Content revision data
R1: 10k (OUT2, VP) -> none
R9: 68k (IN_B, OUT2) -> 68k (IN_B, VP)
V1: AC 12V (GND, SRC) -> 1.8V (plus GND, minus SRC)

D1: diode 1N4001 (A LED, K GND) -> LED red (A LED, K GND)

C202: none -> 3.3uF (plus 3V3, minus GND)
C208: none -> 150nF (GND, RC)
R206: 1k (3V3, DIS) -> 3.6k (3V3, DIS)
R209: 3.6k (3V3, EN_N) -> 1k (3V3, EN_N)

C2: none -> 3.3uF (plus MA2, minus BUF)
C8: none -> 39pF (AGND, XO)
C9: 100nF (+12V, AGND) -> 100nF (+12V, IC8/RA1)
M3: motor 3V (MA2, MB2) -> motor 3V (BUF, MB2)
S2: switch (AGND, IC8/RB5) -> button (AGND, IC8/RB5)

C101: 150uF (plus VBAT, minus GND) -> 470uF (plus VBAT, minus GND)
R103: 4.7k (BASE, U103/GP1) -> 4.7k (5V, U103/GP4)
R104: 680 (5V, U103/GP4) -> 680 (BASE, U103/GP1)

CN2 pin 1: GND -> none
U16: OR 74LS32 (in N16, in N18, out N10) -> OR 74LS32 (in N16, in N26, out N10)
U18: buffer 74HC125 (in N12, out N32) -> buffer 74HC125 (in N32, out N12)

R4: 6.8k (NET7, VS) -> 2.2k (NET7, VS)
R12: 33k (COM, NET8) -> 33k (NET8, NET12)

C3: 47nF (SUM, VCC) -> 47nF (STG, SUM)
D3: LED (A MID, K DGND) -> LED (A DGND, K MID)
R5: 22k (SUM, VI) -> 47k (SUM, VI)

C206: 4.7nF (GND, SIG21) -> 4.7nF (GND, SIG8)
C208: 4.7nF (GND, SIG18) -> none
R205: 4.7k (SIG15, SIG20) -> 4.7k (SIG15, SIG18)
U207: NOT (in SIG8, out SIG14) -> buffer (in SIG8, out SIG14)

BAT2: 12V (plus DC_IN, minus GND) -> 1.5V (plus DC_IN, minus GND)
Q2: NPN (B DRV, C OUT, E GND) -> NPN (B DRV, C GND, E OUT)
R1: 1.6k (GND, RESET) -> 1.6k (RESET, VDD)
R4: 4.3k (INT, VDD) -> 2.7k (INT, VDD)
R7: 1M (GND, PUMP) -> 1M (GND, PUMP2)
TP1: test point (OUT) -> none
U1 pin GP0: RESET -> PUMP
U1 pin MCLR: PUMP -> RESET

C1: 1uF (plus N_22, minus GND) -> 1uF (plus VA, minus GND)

WORK ORDER —
The answer is the lines above between the line holding "D3: LED (A MID, K" and the line holding "TP1: test point (OUT) -> none", inclusive, each written out exactly, and no others.

RESPONSE TO THE EXERCISE —
D3: LED (A MID, K DGND) -> LED (A DGND, K MID)
R5: 22k (SUM, VI) -> 47k (SUM, VI)

C206: 4.7nF (GND, SIG21) -> 4.7nF (GND, SIG8)
C208: 4.7nF (GND, SIG18) -> none
R205: 4.7k (SIG15, SIG20) -> 4.7k (SIG15, SIG18)
U207: NOT (in SIG8, out SIG14) -> buffer (in SIG8, out SIG14)

BAT2: 12V (plus DC_IN, minus GND) -> 1.5V (plus DC_IN, minus GND)
Q2: NPN (B DRV, C OUT, E GND) -> NPN (B DRV, C GND, E OUT)
R1: 1.6k (GND, RESET) -> 1.6k (RESET, VDD)
R4: 4.3k (INT, VDD) -> 2.7k (INT, VDD)
R7: 1M (GND, PUMP) -> 1M (GND, PUMP2)
TP1: test point (OUT) -> none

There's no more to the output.